■ **Given exercise**:
Pick out every line of the LilyPond source that holds the word "clef".

■ **Record extracts**:
********
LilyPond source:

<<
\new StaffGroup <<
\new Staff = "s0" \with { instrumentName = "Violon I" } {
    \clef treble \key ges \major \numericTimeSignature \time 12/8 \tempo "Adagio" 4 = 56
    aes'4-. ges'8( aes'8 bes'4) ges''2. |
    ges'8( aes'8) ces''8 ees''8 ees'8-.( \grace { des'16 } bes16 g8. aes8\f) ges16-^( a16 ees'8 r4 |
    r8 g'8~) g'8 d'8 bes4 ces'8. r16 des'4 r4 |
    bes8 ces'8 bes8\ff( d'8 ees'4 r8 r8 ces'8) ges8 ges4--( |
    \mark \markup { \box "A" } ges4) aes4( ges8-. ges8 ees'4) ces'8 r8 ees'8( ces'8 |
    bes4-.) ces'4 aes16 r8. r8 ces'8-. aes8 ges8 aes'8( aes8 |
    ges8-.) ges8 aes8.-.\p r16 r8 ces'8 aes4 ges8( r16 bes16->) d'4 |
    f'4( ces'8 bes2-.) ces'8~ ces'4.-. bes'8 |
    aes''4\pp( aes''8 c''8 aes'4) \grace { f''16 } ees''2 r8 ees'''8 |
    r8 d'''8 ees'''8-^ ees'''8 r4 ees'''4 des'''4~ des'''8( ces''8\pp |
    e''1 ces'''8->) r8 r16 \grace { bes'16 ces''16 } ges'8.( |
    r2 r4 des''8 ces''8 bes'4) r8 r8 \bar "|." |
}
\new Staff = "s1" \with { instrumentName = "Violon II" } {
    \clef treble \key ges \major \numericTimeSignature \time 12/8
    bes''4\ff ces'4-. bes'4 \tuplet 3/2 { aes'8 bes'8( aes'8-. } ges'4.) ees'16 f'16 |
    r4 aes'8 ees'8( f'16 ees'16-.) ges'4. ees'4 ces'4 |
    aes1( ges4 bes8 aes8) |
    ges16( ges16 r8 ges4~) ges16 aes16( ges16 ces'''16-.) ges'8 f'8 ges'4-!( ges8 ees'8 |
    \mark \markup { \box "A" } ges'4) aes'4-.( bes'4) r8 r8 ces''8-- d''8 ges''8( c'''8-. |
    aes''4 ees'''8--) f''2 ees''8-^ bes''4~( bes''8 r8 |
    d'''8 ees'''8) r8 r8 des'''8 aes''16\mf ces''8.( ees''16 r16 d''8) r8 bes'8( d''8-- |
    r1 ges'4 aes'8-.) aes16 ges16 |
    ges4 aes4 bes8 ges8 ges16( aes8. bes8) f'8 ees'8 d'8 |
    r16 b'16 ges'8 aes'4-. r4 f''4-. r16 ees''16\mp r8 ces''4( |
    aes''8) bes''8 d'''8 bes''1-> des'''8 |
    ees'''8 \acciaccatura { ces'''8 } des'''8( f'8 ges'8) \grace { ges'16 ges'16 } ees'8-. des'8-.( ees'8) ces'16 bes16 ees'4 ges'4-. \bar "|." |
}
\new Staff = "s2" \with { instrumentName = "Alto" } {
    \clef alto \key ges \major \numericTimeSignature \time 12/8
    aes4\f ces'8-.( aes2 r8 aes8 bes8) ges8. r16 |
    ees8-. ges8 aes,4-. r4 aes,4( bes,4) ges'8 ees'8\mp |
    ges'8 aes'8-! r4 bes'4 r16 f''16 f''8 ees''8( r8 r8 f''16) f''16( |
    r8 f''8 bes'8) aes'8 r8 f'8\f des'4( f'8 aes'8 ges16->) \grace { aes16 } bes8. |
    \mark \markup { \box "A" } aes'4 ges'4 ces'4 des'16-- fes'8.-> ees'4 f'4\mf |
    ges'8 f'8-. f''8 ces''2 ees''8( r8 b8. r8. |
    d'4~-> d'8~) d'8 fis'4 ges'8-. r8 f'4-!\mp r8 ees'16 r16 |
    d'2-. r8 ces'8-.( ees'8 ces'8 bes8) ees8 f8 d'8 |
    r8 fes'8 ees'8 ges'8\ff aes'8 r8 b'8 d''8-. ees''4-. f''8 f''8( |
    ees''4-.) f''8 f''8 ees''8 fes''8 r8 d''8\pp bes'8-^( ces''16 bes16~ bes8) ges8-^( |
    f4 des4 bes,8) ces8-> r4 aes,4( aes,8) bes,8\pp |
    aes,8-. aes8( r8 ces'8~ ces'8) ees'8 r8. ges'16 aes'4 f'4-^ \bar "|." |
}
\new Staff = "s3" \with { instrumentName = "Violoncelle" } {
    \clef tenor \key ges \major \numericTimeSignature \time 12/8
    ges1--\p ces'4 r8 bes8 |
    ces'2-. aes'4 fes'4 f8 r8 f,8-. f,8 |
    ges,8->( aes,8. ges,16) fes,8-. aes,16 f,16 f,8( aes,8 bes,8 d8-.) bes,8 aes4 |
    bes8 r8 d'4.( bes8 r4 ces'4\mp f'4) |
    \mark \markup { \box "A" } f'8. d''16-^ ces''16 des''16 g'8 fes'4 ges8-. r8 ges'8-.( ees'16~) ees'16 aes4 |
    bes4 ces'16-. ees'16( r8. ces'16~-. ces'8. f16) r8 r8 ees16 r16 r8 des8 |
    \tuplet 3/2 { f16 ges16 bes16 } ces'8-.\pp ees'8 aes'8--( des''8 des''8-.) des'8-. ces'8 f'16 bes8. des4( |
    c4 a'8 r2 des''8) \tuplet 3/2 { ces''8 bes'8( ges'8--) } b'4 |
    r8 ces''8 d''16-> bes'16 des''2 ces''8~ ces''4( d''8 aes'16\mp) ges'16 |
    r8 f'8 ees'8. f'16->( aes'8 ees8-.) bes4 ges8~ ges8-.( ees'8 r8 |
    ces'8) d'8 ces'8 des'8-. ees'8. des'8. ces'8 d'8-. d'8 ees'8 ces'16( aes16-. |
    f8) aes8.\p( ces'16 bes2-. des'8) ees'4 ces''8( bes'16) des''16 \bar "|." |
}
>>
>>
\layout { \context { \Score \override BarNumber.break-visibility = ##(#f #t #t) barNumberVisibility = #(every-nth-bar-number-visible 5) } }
********
■ **Solution to the exercise**:
    \clef treble \key ges \major \numericTimeSignature \time 12/8 \tempo "Adagio" 4 = 56
    \clef treble \key ges \major \numericTimeSignature \time 12/8
    \clef alto \key ges \major \numericTimeSignature \time 12/8
    \clef tenor \key ges \major \numericTimeSignature \time 12/8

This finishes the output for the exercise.